## WHAT NEEDS TO BE DONE
Reproduce each record verbatim, images excluded.

Items listed in a dataset:

^^^^^^^^

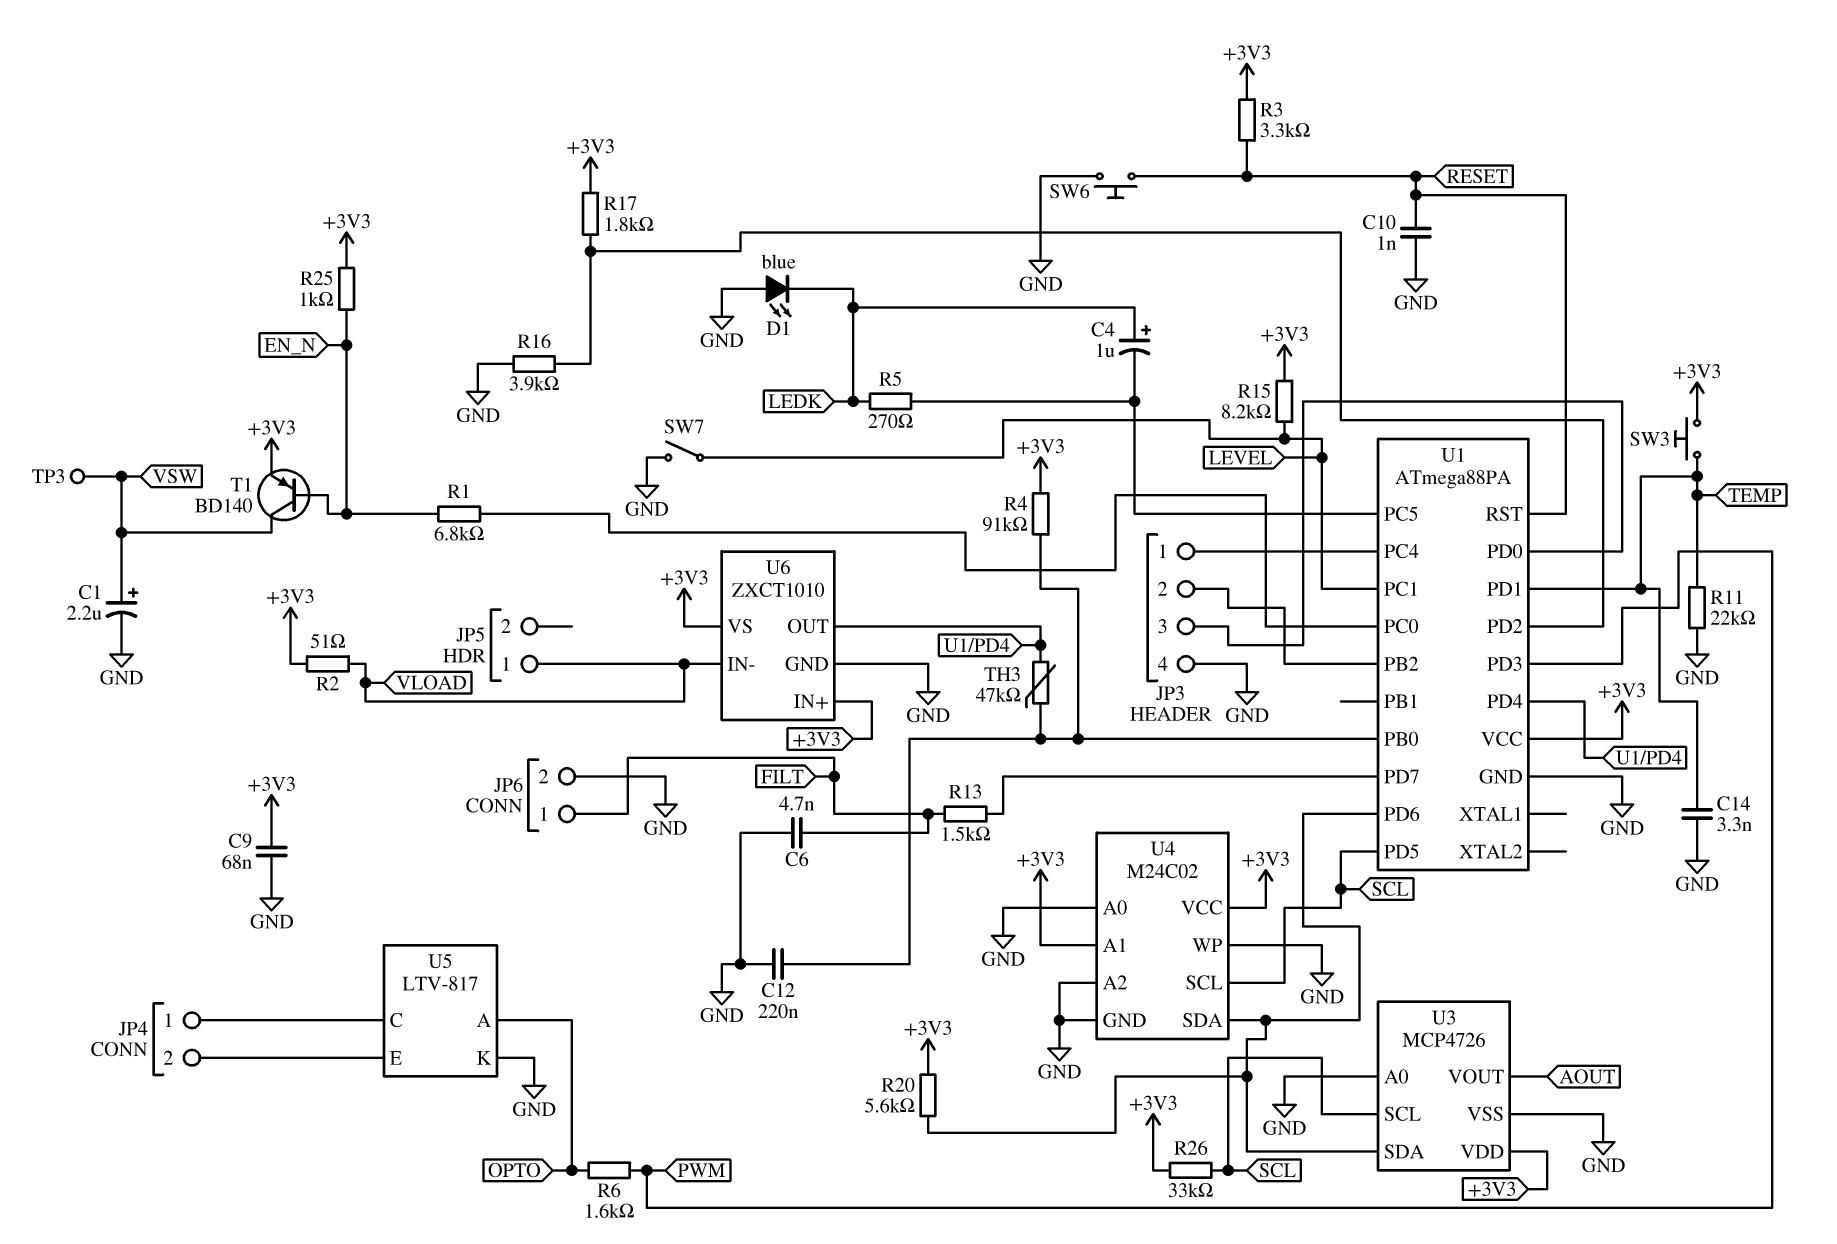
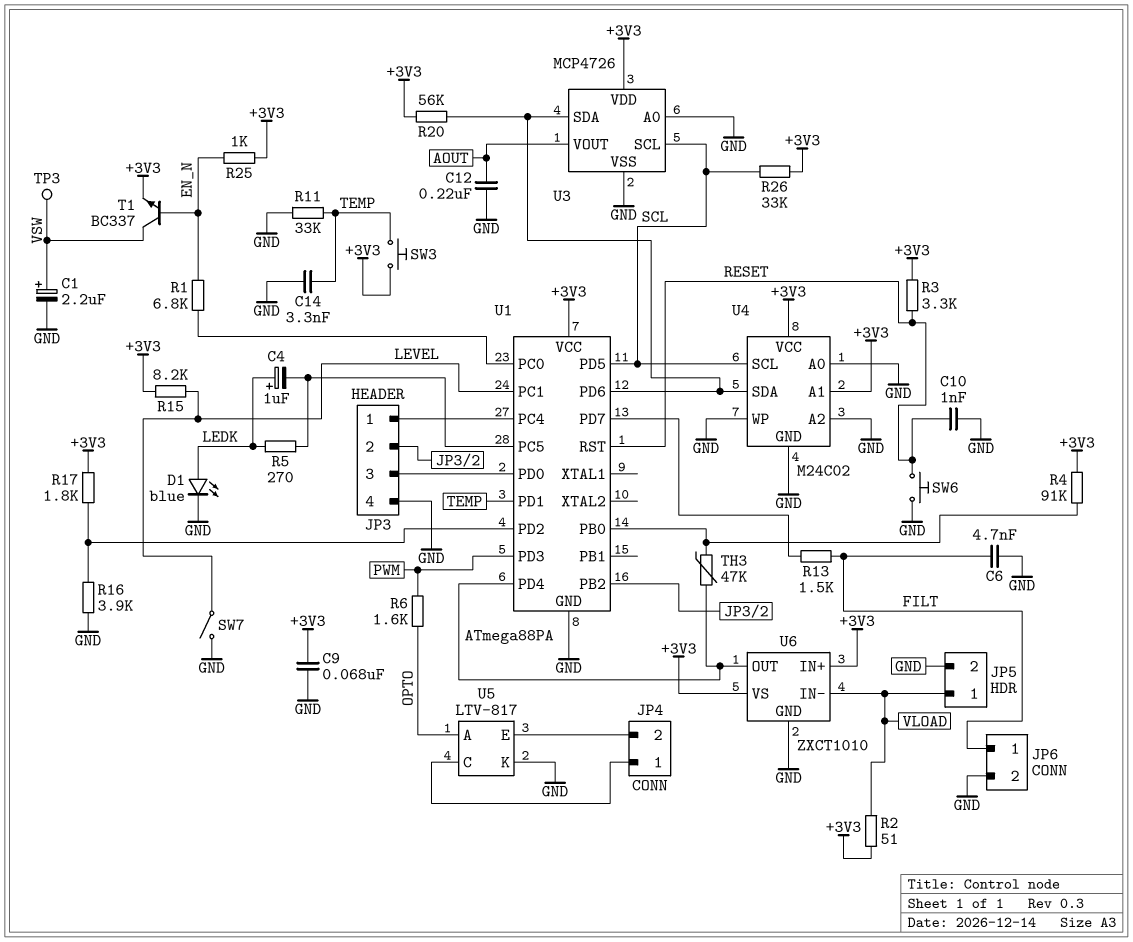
C12: 220nF (GND, U1/PB0) -> 220nF (AOUT, GND)
D1: LED blue (A GND, K LEDK) -> LED blue (A LEDK, K GND)
JP5 pin 2: none -> GND
R11: 22k (GND, TEMP) -> 33k (GND, TEMP)
R20: 5.6k (+3V3, U1/PD6) -> 56k (+3V3, U1/PD6)
T1: PNP BD140 (B EN_N, C VSW, E +3V3) -> NPN BC337 (B EN_N, C VSW, E +3V3)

^^^^^^^^

## RESULT FOR THIS TASK
C12: 220nF (GND, U1/PB0) -> 220nF (AOUT, GND)
D1: LED blue (A GND, K LEDK) -> LED blue (A LEDK, K GND)
JP5 pin 2: none -> GND
R11: 22k (GND, TEMP) -> 33k (GND, TEMP)
R20: 5.6k (+3V3, U1/PD6) -> 56k (+3V3, U1/PD6)
T1: PNP BD140 (B EN_N, C VSW, E +3V3) -> NPN BC337 (B EN_N, C VSW, E +3V3)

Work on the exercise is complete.